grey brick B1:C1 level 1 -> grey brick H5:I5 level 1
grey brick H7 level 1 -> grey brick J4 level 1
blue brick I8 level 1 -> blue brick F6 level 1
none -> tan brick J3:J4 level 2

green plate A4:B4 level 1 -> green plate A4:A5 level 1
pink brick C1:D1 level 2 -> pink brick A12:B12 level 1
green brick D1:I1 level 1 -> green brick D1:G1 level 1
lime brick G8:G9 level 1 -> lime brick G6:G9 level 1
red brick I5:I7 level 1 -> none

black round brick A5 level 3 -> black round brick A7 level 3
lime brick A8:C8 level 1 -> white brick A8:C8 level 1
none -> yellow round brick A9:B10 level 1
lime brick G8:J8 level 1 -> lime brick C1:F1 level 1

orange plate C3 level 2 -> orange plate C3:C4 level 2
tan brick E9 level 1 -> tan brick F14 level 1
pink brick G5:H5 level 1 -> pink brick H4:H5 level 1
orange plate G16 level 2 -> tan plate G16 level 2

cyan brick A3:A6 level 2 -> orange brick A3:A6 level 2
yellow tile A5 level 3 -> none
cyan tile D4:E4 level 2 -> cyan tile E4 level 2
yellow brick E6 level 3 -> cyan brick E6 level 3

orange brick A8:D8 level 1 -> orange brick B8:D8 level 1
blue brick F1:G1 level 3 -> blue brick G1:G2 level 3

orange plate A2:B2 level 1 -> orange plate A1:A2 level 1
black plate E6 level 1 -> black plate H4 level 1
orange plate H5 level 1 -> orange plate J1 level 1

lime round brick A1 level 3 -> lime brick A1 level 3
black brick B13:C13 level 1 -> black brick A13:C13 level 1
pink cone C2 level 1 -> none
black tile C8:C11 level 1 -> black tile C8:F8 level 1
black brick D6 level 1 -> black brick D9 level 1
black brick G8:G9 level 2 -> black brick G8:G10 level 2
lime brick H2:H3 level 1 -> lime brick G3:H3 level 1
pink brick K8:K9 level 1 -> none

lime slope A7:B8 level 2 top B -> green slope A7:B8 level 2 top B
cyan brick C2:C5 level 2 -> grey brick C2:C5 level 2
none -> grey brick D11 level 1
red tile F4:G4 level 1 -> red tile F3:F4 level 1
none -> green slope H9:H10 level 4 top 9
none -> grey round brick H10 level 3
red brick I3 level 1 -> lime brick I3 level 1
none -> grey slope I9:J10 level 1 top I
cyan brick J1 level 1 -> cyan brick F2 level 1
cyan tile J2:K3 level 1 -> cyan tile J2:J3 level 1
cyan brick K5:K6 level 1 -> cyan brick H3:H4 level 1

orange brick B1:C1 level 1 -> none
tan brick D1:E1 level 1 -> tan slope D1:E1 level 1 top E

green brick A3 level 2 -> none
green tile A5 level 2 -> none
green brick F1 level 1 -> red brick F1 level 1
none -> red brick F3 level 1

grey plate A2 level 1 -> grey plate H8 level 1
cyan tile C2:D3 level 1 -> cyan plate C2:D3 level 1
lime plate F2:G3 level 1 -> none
- - -
_Exercise objective_
Look back at the entries above and repeat, unchanged, every line from the line holding "black plate E6" through the line holding "none -> grey slope I9:J10 level 1 top I".

_Task answer_
black plate E6 level 1 -> black plate H4 level 1
orange plate H5 level 1 -> orange plate J1 level 1

lime round brick A1 level 3 -> lime brick A1 level 3
black brick B13:C13 level 1 -> black brick A13:C13 level 1
pink cone C2 level 1 -> none
black tile C8:C11 level 1 -> black tile C8:F8 level 1
black brick D6 level 1 -> black brick D9 level 1
black brick G8:G9 level 2 -> black brick G8:G10 level 2
lime brick H2:H3 level 1 -> lime brick G3:H3 level 1
pink brick K8:K9 level 1 -> none

lime slope A7:B8 level 2 top B -> green slope A7:B8 level 2 top B
cyan brick C2:C5 level 2 -> grey brick C2:C5 level 2
none -> grey brick D11 level 1
red tile F4:G4 level 1 -> red tile F3:F4 level 1
none -> green slope H9:H10 level 4 top 9
none -> grey round brick H10 level 3
red brick I3 level 1 -> lime brick I3 level 1
none -> grey slope I9:J10 level 1 top I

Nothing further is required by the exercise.